The line containing "black 1x2 slope [442,146,489,196]" marks the start; please restate exactly that line and only the lines following it through the end of the material below.

* Data to process:
==================================================

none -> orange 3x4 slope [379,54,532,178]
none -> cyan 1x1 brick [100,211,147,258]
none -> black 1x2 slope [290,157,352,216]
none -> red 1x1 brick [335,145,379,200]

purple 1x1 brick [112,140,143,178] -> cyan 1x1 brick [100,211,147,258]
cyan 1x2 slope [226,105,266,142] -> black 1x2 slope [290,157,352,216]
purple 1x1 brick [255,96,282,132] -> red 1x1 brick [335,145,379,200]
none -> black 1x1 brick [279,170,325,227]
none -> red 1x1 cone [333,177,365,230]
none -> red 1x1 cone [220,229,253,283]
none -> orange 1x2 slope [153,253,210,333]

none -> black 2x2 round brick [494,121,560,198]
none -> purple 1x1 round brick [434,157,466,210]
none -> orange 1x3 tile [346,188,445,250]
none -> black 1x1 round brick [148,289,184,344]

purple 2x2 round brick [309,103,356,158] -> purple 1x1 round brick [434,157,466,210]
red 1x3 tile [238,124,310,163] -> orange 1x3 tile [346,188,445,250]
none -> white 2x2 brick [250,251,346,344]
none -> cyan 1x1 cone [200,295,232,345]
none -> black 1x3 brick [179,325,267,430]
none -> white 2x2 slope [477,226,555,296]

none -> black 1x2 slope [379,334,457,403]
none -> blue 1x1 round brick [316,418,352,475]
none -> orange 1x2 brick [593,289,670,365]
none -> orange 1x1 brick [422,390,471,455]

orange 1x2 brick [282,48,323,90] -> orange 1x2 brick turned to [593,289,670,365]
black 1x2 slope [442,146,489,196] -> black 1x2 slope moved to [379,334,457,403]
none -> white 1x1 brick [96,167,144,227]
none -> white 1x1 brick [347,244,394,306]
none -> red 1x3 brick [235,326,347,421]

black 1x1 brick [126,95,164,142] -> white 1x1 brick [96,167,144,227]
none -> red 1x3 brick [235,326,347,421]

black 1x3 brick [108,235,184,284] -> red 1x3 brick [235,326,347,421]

==================================================

* Worked solution:
black 1x2 slope [442,146,489,196] -> black 1x2 slope moved to [379,334,457,403]
none -> white 1x1 brick [96,167,144,227]
none -> white 1x1 brick [347,244,394,306]
none -> red 1x3 brick [235,326,347,421]

black 1x1 brick [126,95,164,142] -> white 1x1 brick [96,167,144,227]
none -> red 1x3 brick [235,326,347,421]

black 1x3 brick [108,235,184,284] -> red 1x3 brick [235,326,347,421]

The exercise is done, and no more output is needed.